→ **Aim of the exercise**
From the entries below, return exactly the lines beginning at the one that contains "(339, 499) = (808, 221): white key -> none" and ending at the one that contains "(501, 298) = (546, 78): none -> red brush", both of them included, and only those lines.

+++ Material for this exercise +++

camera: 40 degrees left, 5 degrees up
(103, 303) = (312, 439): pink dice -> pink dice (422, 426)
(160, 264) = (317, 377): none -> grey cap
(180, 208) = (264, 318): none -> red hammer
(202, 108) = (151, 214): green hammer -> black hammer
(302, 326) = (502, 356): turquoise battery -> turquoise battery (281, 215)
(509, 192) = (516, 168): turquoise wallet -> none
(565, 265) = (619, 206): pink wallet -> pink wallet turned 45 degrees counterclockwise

+++
+++ Material for this exercise +++

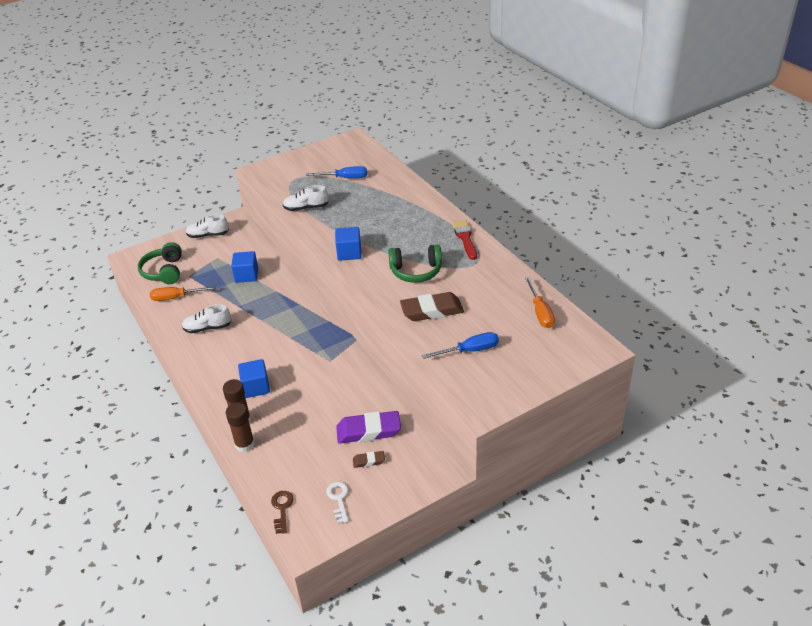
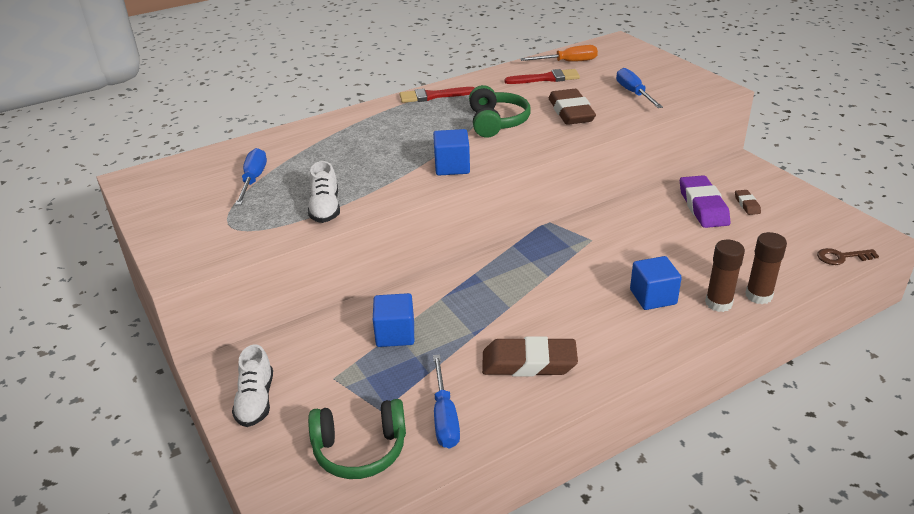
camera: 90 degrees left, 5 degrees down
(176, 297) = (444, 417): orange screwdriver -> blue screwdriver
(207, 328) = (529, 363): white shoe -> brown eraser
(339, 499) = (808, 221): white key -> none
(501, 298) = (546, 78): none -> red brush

+++
+++ Material for this exercise +++

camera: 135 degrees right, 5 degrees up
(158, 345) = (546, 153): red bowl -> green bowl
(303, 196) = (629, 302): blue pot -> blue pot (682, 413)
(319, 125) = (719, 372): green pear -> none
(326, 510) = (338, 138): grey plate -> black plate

+++

→ **Final answer**
(339, 499) = (808, 221): white key -> none
(501, 298) = (546, 78): none -> red brush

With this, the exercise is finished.